Give back each line of the data exactly as it reads, minus the pictures.

========================================

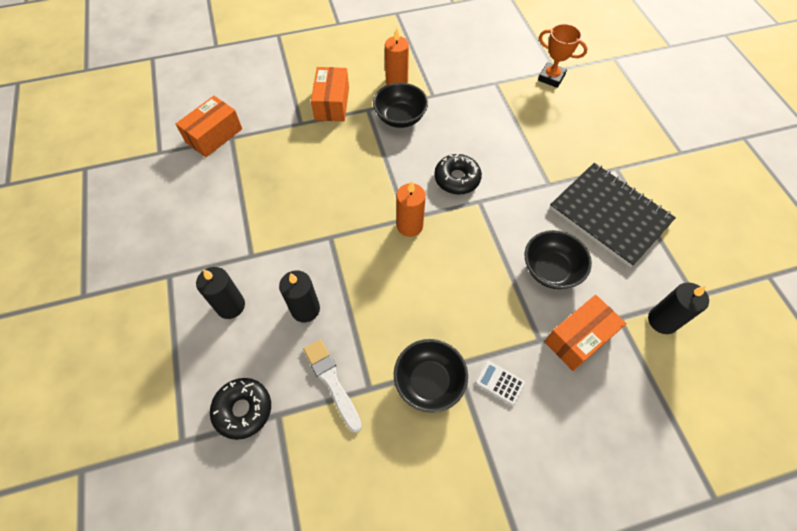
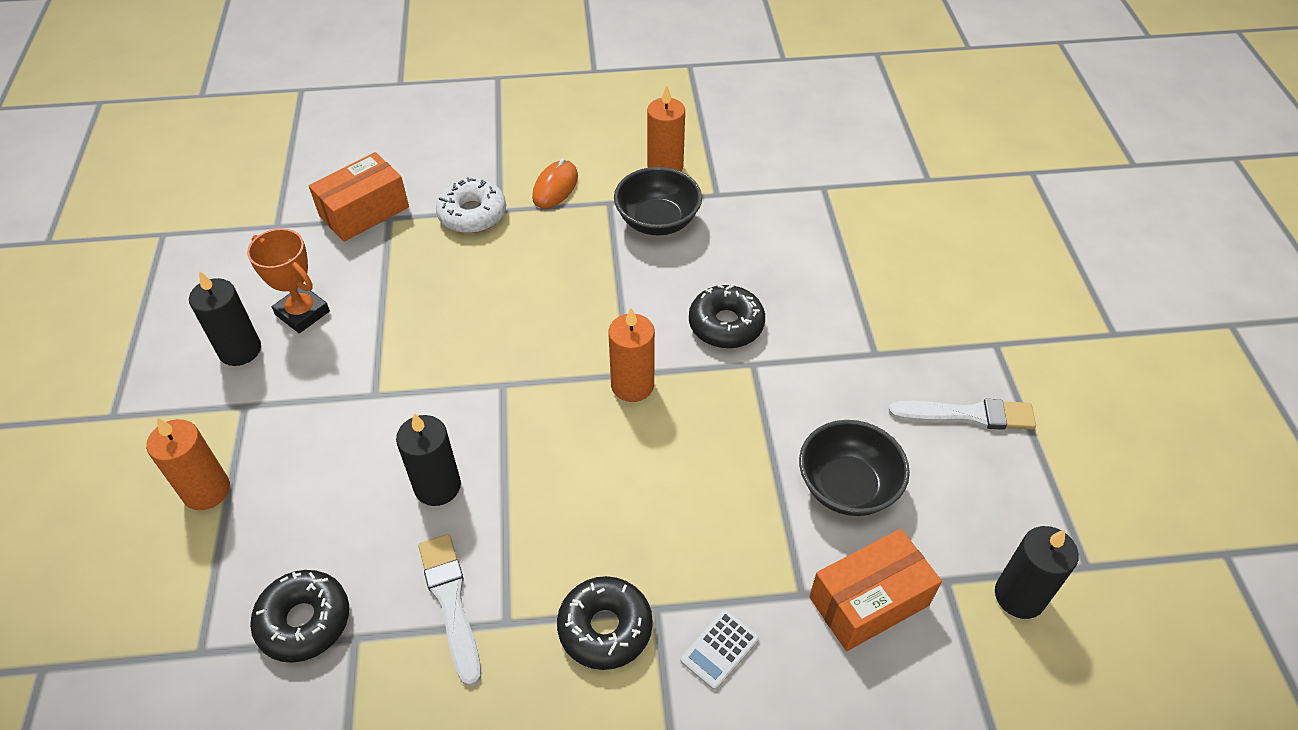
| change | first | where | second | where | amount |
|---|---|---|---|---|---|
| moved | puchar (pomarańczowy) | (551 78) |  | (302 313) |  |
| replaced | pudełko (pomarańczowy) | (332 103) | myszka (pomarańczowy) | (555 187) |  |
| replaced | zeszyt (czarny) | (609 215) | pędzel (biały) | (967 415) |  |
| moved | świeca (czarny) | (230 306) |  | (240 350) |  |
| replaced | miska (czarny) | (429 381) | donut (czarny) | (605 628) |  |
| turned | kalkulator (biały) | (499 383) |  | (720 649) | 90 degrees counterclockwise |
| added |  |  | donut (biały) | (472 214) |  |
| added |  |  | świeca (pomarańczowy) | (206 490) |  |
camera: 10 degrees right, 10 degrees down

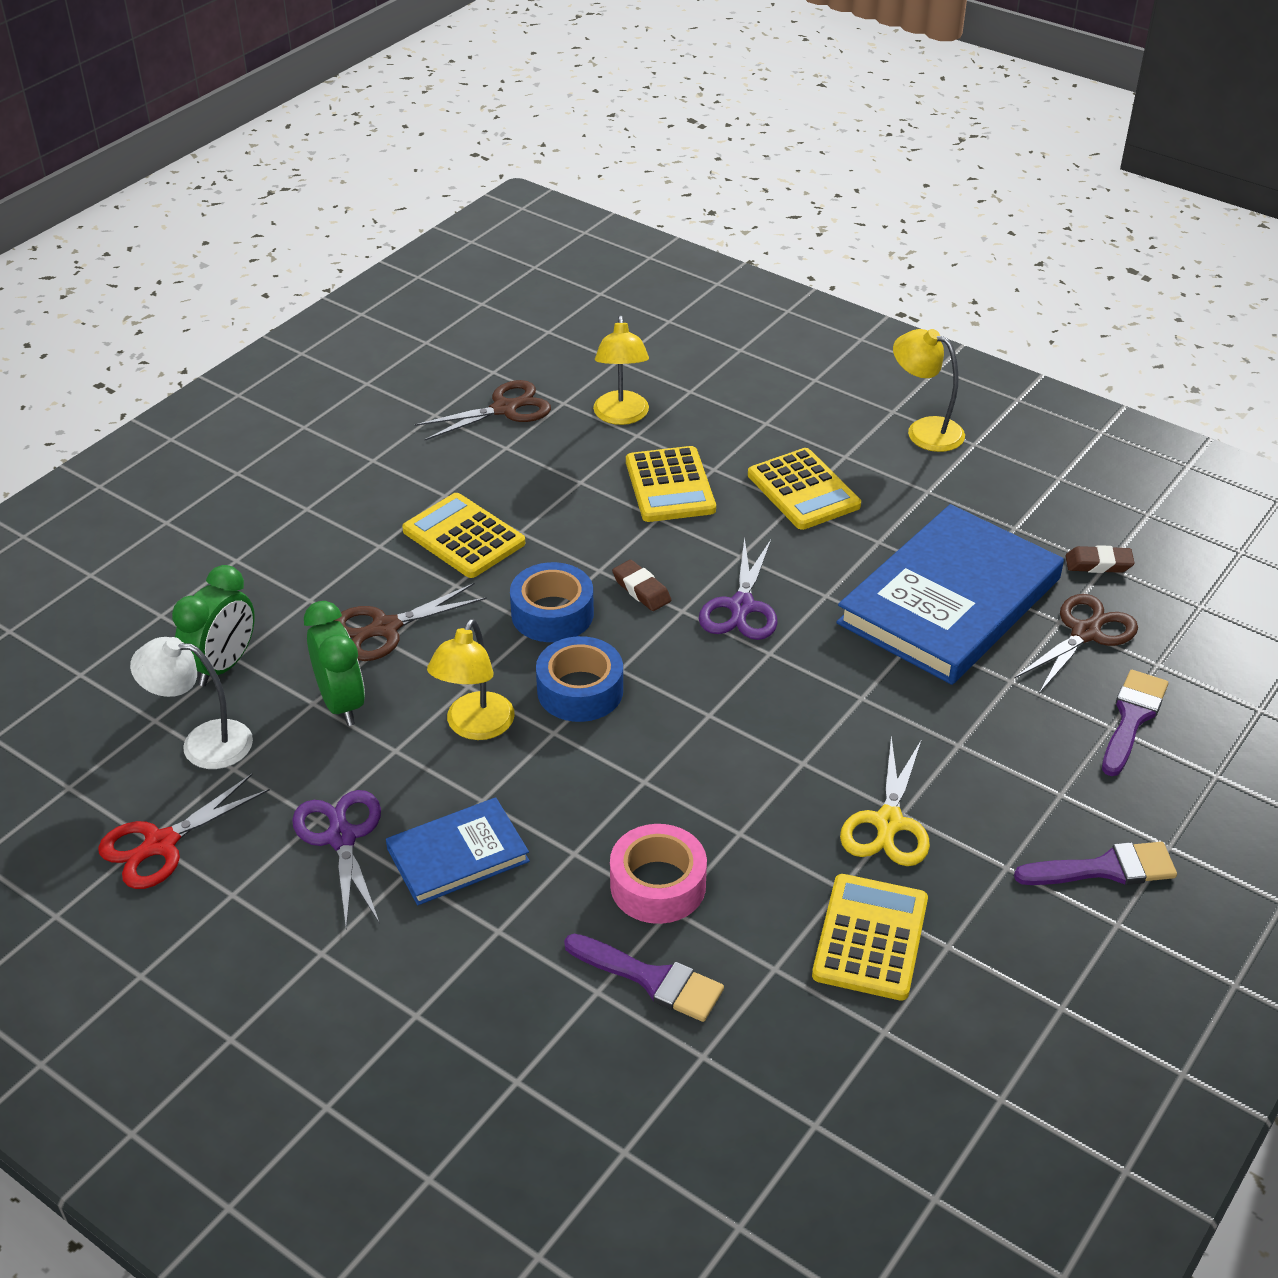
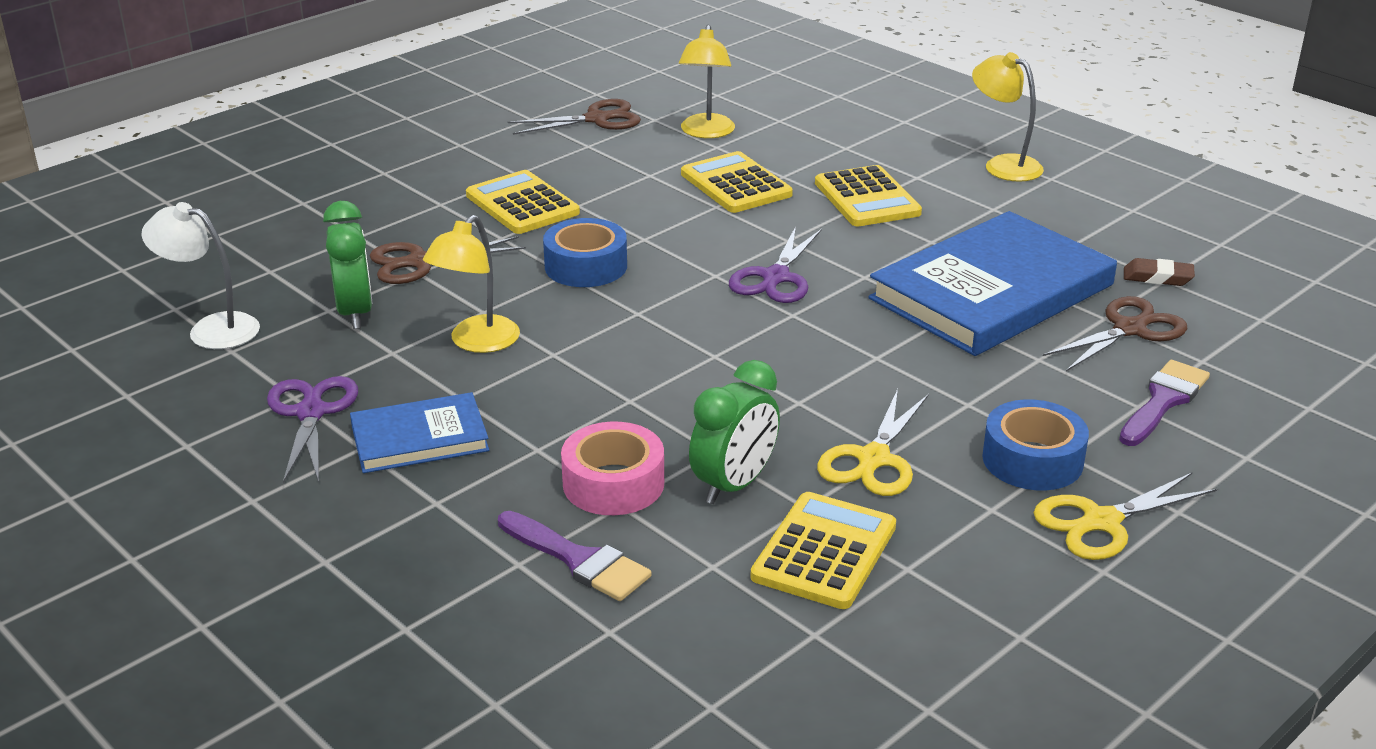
| change | first | where | second | where | amount |
|---|---|---|---|---|---|
| turned | kalkulator (żółty) | (670 486) |  | (735 184) | 150 degrees clockwise |
| removed | gumka do mazania (brązowy) | (641 590) |  |  |  |
| moved | budzik (zielony) | (223 666) |  | (734 485) |  |
| moved | taśma klejąca (niebieski) | (580 690) |  | (1032 460) |  |
| removed | nożyczki (czerwony) | (161 844) |  |  |  |
| replaced | pędzel (fioletowy) | (1105 868) | nożyczki (żółty) | (1102 522) |  |
camera: 10 degrees right, 10 degrees down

========================================

## Task output
| change | first | where | second | where | amount |
|---|---|---|---|---|---|
| moved | puchar (pomarańczowy) | (551 78) |  | (302 313) |  |
| replaced | pudełko (pomarańczowy) | (332 103) | myszka (pomarańczowy) | (555 187) |  |
| replaced | zeszyt (czarny) | (609 215) | pędzel (biały) | (967 415) |  |
| moved | świeca (czarny) | (230 306) |  | (240 350) |  |
| replaced | miska (czarny) | (429 381) | donut (czarny) | (605 628) |  |
| turned | kalkulator (biały) | (499 383) |  | (720 649) | 90 degrees counterclockwise |
| added |  |  | donut (biały) | (472 214) |  |
| added |  |  | świeca (pomarańczowy) | (206 490) |  |
camera: 10 degrees right, 10 degrees down

| change | first | where | second | where | amount |
|---|---|---|---|---|---|
| turned | kalkulator (żółty) | (670 486) |  | (735 184) | 150 degrees clockwise |
| removed | gumka do mazania (brązowy) | (641 590) |  |  |  |
| moved | budzik (zielony) | (223 666) |  | (734 485) |  |
| moved | taśma klejąca (niebieski) | (580 690) |  | (1032 460) |  |
| removed | nożyczki (czerwony) | (161 844) |  |  |  |
| replaced | pędzel (fioletowy) | (1105 868) | nożyczki (żółty) | (1102 522) |  |
camera: 10 degrees right, 10 degrees down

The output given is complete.